## Source material

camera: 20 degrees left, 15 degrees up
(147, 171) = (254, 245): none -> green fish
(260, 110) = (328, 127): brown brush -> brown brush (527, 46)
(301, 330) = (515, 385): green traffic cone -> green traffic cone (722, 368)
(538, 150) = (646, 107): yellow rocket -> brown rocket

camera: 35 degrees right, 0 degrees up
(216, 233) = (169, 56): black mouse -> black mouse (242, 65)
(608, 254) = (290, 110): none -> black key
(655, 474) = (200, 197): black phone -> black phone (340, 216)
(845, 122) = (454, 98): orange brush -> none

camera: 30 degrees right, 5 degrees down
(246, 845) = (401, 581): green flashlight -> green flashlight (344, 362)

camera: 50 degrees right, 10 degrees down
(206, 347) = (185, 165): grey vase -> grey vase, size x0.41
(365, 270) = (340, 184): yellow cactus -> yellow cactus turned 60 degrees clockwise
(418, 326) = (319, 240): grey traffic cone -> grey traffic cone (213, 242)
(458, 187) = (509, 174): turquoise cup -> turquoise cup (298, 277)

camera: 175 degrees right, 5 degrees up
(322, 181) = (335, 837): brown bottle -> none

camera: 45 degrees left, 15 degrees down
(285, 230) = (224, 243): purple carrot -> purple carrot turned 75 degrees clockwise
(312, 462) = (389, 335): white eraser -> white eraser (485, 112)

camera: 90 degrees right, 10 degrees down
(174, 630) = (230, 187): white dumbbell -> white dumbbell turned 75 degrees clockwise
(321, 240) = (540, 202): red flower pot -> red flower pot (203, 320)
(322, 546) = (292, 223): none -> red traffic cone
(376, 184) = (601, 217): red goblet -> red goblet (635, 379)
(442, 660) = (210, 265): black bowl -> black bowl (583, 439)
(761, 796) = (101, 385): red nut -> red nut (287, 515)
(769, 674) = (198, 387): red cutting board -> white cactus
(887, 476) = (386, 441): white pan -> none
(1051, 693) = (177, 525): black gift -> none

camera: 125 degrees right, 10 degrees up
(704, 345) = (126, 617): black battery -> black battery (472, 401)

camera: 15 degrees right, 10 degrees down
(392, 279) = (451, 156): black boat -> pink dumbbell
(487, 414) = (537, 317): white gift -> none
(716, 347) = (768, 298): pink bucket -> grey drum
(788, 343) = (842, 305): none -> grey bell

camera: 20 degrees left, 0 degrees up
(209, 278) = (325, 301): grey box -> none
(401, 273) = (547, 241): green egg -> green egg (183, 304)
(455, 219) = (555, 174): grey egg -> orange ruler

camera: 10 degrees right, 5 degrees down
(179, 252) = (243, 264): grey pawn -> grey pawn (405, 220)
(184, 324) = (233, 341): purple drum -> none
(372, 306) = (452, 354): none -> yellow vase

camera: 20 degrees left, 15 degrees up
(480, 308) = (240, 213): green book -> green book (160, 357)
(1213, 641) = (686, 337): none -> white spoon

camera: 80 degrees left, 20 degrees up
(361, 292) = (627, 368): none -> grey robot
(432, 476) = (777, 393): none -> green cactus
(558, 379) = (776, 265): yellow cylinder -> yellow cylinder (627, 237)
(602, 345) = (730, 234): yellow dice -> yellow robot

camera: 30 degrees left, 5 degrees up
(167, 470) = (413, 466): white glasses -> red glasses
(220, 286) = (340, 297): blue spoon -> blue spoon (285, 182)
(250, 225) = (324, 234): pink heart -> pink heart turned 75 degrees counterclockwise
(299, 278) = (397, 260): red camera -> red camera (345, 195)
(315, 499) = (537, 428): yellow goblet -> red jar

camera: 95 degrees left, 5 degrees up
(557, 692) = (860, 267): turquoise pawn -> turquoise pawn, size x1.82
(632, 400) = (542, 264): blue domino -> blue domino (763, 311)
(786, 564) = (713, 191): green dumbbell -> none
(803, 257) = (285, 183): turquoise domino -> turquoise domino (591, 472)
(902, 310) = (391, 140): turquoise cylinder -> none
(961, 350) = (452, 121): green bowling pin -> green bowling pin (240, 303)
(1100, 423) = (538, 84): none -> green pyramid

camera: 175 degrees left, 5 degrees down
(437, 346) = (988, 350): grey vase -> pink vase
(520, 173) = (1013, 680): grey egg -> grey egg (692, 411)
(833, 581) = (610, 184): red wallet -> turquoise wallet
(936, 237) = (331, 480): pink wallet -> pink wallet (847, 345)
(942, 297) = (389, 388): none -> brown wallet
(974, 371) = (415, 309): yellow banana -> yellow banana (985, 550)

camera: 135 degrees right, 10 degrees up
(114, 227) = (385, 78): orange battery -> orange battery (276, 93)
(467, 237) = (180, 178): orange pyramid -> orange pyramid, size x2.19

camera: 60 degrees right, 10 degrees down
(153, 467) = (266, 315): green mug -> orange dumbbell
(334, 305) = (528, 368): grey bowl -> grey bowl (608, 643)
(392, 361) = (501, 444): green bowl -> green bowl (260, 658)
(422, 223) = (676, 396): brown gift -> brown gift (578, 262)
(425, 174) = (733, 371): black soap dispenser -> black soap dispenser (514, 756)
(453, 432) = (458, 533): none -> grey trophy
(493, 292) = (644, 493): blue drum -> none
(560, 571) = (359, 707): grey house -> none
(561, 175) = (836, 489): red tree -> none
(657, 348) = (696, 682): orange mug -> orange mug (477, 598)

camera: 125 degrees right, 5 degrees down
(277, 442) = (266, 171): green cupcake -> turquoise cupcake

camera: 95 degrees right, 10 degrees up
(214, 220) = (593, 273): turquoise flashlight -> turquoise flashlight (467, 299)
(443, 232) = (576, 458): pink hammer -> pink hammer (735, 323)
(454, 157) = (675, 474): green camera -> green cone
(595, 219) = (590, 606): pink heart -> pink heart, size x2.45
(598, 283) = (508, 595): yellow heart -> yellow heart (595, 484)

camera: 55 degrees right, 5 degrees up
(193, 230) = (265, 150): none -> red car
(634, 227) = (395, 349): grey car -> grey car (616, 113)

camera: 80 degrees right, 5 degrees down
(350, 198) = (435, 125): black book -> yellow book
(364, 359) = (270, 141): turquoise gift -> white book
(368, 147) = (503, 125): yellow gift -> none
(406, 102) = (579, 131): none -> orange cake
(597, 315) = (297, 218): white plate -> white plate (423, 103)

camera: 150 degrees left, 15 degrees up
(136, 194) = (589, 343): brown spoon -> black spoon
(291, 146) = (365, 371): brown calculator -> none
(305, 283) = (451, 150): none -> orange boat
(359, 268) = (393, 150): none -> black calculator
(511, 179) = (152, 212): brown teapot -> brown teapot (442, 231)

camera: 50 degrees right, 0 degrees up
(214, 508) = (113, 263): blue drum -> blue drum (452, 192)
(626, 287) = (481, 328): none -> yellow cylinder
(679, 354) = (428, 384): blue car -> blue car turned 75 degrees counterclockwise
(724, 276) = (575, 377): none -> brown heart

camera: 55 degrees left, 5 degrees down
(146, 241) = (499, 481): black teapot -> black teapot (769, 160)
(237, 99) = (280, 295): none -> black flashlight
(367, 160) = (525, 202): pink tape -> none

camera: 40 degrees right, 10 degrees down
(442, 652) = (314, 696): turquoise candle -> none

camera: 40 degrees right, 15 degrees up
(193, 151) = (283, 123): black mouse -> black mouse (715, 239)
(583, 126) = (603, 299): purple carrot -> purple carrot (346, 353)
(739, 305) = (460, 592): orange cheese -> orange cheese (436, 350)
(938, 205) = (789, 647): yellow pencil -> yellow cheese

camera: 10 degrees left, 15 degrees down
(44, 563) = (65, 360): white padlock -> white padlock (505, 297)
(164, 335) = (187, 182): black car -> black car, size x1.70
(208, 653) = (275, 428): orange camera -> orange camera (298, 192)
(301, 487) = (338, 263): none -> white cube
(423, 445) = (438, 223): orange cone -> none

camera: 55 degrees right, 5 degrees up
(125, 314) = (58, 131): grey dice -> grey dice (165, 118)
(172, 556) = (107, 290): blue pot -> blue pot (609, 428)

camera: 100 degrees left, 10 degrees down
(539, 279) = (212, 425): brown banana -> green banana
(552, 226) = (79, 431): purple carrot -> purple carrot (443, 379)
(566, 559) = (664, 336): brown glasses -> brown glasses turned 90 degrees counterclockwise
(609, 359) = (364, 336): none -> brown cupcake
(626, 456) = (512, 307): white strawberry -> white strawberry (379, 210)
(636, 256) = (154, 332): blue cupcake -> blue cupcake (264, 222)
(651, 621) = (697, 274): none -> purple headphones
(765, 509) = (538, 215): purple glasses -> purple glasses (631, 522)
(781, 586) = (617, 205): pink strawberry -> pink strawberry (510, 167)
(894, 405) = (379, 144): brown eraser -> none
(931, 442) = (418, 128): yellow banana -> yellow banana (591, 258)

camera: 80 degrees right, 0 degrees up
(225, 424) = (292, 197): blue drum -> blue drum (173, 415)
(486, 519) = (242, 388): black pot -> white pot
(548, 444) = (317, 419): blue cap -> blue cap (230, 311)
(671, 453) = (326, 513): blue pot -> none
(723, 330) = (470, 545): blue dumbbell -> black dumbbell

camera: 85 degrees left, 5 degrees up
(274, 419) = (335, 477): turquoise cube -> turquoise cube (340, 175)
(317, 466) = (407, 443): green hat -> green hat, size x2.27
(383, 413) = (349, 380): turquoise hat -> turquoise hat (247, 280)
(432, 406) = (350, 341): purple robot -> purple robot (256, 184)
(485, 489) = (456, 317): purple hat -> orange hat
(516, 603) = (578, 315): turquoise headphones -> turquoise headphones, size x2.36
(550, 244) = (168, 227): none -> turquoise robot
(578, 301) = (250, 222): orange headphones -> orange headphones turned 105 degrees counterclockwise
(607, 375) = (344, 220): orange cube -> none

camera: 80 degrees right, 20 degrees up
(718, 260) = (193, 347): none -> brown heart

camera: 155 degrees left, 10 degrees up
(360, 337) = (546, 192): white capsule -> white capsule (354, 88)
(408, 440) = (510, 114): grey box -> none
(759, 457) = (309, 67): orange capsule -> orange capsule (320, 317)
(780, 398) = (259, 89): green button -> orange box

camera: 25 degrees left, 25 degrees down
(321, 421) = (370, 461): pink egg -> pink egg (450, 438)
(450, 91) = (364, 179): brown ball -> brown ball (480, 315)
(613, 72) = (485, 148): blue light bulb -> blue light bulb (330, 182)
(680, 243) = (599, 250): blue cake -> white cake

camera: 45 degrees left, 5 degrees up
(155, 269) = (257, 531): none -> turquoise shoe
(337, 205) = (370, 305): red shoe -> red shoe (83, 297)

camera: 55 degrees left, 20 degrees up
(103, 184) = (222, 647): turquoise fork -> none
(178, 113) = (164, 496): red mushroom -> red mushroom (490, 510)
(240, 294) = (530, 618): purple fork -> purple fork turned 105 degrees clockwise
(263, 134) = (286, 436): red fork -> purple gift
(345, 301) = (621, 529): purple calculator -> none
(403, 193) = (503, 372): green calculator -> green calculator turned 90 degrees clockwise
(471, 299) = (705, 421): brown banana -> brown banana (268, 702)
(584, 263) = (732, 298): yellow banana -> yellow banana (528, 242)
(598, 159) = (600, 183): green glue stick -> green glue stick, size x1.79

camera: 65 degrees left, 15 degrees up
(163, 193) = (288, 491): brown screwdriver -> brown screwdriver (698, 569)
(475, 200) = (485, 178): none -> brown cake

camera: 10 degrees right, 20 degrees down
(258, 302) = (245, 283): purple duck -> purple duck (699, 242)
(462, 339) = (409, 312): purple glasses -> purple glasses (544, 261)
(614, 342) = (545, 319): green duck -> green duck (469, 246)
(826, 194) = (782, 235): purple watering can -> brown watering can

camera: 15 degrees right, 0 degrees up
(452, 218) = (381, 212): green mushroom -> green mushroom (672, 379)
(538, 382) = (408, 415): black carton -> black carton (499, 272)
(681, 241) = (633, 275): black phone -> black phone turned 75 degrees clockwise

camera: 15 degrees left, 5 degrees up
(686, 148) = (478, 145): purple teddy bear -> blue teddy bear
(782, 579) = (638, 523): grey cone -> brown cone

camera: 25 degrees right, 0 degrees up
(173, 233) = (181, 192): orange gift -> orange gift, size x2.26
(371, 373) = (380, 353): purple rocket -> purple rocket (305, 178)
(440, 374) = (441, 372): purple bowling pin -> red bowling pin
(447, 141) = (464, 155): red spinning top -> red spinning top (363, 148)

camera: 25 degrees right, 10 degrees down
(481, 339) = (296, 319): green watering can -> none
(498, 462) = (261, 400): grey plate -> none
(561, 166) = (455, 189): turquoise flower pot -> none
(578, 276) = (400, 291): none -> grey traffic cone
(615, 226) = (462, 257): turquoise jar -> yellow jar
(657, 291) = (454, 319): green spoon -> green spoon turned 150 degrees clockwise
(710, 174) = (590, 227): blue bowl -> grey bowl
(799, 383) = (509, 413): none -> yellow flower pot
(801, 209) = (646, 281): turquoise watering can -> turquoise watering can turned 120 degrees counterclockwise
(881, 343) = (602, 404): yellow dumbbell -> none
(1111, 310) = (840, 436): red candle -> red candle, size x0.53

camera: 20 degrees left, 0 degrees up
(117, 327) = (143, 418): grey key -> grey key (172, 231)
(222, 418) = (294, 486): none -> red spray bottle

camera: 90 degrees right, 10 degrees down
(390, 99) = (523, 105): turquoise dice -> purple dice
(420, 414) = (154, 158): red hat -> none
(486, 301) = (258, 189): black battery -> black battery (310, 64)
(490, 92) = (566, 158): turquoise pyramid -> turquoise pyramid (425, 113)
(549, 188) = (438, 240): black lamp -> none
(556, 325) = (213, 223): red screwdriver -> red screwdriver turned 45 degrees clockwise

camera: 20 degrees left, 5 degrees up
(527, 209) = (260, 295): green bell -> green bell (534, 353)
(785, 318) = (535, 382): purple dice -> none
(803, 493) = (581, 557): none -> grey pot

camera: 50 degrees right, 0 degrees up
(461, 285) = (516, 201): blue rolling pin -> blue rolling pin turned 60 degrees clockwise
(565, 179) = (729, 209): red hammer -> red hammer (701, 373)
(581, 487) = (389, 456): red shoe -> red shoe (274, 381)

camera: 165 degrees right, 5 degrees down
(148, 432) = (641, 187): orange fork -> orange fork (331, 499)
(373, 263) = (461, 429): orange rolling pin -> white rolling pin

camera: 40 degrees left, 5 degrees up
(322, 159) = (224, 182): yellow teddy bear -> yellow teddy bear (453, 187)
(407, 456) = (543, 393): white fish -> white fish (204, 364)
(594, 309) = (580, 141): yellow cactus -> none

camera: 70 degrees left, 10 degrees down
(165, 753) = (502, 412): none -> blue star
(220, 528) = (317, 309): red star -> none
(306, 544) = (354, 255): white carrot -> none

## What this task involves
Look through the entries above; copy every line holding the string "rolling".

## Response to the exercise
(461, 285) = (516, 201): blue rolling pin -> blue rolling pin turned 60 degrees clockwise
(373, 263) = (461, 429): orange rolling pin -> white rolling pin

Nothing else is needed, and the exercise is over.